-- Information --
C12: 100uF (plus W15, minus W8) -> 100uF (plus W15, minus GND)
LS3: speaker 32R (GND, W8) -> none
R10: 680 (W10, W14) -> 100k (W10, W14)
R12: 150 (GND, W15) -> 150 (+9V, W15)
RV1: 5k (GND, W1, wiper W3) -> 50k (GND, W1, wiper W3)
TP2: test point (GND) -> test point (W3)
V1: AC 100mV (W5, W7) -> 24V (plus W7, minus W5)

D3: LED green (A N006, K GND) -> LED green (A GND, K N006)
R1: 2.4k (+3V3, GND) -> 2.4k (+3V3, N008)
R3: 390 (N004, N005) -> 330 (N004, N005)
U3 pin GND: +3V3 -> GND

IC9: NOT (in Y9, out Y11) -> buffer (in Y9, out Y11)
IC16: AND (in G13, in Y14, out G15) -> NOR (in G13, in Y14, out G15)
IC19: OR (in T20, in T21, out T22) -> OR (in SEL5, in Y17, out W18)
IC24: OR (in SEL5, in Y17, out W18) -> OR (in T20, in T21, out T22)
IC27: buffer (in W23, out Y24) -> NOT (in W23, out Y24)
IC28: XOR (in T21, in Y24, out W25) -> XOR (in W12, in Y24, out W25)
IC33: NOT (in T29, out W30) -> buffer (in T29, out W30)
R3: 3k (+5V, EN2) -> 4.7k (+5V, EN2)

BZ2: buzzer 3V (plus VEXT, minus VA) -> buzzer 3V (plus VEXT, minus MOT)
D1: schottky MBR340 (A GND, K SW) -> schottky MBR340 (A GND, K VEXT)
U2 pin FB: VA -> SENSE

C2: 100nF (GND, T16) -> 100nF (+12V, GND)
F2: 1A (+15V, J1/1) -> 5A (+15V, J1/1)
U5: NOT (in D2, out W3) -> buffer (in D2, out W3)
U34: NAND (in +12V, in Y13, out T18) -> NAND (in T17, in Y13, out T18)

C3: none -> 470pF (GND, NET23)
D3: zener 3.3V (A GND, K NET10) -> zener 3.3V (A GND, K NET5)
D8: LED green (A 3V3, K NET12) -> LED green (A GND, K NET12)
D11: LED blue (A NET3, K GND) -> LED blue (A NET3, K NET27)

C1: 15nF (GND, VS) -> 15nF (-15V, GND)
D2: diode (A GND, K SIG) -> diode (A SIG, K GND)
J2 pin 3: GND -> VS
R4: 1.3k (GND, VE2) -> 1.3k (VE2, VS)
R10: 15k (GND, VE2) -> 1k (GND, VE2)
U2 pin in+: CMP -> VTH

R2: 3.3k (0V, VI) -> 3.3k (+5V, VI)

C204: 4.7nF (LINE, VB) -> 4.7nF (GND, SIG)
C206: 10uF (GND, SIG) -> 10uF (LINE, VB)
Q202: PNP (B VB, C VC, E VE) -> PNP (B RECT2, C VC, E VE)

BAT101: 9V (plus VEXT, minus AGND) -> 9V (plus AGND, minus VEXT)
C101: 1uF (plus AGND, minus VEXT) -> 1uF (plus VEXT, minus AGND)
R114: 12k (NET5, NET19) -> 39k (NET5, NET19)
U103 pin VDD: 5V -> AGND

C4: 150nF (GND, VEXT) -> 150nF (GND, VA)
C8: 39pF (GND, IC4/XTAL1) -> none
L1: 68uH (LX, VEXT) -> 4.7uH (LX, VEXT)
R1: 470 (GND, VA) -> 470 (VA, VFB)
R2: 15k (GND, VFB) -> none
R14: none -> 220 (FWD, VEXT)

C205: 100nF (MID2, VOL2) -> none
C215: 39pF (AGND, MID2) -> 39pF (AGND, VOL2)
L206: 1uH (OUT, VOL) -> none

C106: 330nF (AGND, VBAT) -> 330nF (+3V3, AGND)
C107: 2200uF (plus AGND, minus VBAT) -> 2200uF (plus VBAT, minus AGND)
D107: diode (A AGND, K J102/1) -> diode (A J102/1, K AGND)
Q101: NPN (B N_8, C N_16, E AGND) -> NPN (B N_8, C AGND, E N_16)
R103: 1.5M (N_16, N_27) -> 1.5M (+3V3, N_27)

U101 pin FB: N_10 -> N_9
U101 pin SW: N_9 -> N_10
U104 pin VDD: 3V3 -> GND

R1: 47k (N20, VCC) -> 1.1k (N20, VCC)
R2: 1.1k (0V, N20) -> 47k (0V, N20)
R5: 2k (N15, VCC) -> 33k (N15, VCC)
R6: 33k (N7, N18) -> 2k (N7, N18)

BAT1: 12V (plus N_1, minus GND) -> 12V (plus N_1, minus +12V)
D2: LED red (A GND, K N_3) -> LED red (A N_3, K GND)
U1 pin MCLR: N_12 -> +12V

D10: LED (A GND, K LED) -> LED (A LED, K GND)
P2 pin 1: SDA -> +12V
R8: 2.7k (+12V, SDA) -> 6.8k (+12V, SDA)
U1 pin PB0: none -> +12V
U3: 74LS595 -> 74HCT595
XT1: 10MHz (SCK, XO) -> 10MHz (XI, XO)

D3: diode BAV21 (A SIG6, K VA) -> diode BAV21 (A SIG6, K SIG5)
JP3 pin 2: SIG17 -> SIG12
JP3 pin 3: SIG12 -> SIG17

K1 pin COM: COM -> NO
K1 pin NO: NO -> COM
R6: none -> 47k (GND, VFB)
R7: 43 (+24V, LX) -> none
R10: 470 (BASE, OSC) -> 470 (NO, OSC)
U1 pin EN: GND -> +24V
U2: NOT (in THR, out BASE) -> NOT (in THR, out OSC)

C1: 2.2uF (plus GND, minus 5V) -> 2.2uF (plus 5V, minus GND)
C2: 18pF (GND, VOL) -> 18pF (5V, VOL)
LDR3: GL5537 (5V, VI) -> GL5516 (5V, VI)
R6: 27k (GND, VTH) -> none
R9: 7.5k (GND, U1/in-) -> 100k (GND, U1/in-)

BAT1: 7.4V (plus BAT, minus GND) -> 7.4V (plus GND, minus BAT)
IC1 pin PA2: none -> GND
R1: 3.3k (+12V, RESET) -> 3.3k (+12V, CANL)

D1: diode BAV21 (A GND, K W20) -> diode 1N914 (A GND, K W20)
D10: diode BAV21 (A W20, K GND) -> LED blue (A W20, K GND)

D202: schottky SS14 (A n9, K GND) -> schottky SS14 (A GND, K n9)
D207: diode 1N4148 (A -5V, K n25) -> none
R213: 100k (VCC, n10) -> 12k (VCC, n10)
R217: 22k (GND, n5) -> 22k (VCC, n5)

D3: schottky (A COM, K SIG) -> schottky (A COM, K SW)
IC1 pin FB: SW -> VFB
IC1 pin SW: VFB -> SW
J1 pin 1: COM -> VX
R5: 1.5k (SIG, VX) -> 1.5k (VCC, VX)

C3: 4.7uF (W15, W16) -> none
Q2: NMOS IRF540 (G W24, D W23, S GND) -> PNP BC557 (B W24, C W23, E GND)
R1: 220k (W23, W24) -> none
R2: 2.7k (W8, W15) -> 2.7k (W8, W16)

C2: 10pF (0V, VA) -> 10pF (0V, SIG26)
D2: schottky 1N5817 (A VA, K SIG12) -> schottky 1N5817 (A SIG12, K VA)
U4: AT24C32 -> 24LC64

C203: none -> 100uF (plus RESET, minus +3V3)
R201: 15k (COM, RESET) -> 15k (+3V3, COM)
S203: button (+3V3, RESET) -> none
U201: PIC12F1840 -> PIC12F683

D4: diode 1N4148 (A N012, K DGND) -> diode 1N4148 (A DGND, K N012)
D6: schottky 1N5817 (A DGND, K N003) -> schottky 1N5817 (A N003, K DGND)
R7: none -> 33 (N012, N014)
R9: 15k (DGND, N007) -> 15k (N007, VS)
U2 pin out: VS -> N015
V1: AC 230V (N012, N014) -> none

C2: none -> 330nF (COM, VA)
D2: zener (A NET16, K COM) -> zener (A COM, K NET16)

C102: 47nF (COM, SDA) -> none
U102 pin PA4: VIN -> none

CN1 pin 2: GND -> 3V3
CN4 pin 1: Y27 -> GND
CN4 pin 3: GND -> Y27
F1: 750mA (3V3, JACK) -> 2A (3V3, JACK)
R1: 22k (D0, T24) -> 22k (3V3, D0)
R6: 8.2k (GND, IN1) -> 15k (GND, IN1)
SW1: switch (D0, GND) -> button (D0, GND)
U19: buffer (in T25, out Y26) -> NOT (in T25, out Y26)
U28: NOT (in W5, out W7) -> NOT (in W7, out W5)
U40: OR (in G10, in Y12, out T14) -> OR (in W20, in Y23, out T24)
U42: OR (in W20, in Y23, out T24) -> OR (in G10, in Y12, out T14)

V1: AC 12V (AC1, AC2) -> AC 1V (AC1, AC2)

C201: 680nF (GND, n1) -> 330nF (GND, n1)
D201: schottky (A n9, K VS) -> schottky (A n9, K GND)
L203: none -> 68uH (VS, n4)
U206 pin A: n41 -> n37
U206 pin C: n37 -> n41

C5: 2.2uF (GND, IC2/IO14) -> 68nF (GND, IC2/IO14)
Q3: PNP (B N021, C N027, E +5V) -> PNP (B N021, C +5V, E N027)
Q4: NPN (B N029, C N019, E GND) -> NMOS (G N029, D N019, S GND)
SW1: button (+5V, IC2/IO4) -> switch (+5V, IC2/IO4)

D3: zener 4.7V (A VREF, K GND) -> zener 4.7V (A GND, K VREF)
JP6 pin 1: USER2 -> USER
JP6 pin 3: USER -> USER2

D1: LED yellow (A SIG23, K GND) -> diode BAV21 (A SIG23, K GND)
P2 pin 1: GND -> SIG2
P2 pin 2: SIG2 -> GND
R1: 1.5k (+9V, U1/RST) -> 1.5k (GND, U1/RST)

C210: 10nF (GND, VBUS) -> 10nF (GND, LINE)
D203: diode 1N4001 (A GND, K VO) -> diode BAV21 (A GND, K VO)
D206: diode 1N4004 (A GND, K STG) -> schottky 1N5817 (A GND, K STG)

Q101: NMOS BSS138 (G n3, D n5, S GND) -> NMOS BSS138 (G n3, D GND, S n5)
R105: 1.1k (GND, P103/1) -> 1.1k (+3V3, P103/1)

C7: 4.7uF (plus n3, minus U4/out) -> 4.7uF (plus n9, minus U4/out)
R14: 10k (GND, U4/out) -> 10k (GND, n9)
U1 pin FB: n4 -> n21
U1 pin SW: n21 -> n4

-- Work instructions --
From the line holding "U103 pin VDD: 5V -> AGND" to the line holding "C107: 2200uF (plus", inclusive, restate each line above exactly as written.

-- Result of the exercise --
U103 pin VDD: 5V -> AGND

C4: 150nF (GND, VEXT) -> 150nF (GND, VA)
C8: 39pF (GND, IC4/XTAL1) -> none
L1: 68uH (LX, VEXT) -> 4.7uH (LX, VEXT)
R1: 470 (GND, VA) -> 470 (VA, VFB)
R2: 15k (GND, VFB) -> none
R14: none -> 220 (FWD, VEXT)

C205: 100nF (MID2, VOL2) -> none
C215: 39pF (AGND, MID2) -> 39pF (AGND, VOL2)
L206: 1uH (OUT, VOL) -> none

C106: 330nF (AGND, VBAT) -> 330nF (+3V3, AGND)
C107: 2200uF (plus AGND, minus VBAT) -> 2200uF (plus VBAT, minus AGND)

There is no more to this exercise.